**What you need to do:**
Only the lines from the top of the data through the one with "replaced: spool (snow-white)" are to be written out, each exactly as it stands.

┄┄┄┄┄┄┄┄┄┄

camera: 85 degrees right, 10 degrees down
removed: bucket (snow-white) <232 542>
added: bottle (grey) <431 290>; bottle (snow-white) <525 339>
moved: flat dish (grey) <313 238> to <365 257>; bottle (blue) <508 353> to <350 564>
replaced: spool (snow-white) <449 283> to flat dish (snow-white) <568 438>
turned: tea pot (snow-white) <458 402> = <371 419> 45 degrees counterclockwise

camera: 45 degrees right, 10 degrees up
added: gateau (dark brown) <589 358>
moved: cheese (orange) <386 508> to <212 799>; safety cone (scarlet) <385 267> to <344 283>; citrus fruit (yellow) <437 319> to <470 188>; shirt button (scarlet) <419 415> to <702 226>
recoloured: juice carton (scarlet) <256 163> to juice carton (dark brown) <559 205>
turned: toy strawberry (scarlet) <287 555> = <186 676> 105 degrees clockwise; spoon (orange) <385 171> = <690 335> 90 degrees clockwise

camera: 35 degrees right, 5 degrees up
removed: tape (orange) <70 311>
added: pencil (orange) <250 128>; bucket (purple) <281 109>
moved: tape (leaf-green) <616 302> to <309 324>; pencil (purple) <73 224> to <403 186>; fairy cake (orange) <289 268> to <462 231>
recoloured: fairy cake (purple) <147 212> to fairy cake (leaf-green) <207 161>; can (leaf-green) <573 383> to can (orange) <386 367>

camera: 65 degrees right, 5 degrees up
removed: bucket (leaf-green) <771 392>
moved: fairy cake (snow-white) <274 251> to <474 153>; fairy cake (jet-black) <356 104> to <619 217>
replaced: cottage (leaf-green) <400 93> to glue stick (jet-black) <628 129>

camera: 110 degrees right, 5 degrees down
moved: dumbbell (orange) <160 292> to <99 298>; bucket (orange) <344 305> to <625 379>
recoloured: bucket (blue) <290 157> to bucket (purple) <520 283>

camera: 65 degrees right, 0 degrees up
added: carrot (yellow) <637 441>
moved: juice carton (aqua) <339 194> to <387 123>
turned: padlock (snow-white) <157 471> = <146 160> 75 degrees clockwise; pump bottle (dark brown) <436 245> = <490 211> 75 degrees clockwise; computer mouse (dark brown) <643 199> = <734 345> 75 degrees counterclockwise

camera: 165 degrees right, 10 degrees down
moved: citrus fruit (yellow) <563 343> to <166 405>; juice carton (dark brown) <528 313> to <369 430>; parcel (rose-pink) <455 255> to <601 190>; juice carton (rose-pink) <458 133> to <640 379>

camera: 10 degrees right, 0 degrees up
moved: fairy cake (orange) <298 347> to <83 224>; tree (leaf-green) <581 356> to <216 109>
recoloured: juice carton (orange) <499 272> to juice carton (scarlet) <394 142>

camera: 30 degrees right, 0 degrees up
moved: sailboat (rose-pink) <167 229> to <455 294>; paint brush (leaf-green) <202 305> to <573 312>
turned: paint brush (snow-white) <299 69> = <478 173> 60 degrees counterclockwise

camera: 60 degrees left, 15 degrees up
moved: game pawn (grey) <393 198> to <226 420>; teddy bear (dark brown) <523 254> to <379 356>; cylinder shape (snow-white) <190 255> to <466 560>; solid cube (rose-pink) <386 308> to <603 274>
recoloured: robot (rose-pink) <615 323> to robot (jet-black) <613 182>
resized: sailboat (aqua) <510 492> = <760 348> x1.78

┄┄┄┄┄┄┄┄┄┄

**Your response:**
camera: 85 degrees right, 10 degrees down
removed: bucket (snow-white) <232 542>
added: bottle (grey) <431 290>; bottle (snow-white) <525 339>
moved: flat dish (grey) <313 238> to <365 257>; bottle (blue) <508 353> to <350 564>
replaced: spool (snow-white) <449 283> to flat dish (snow-white) <568 438>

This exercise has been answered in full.